_Directions for this task_.
In the listing below, find each line with the string "degrees" and return it.

_Source material_.
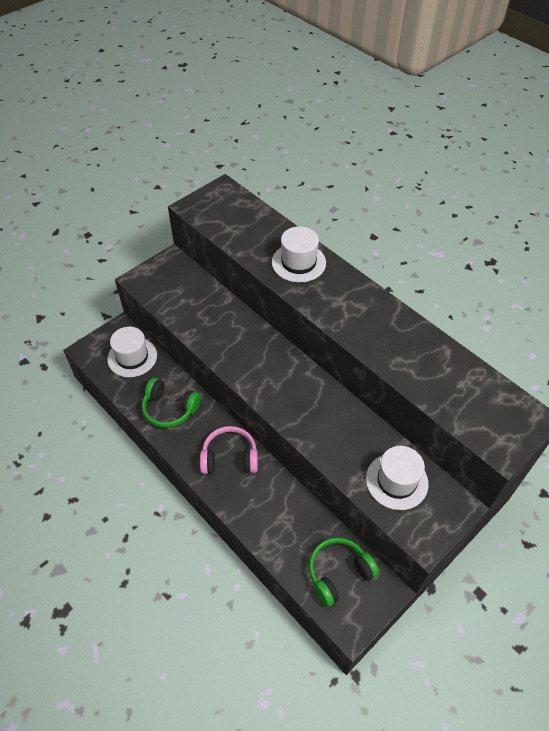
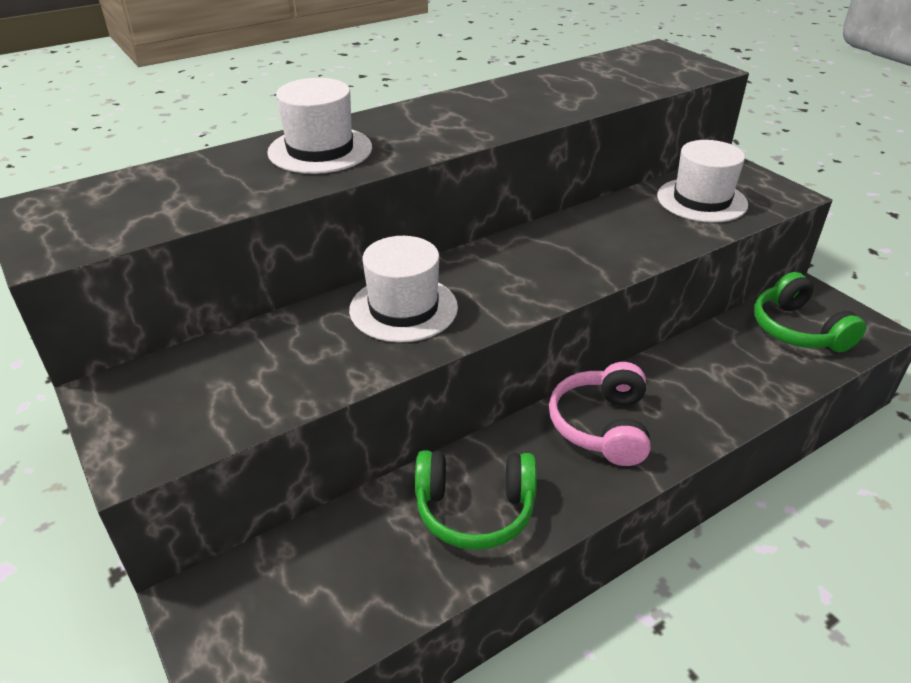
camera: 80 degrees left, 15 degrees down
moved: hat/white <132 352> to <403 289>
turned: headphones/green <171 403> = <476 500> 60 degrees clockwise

_Solution to this task_.
camera: 80 degrees left, 15 degrees down
turned: headphones/green <171 403> = <476 500> 60 degrees clockwise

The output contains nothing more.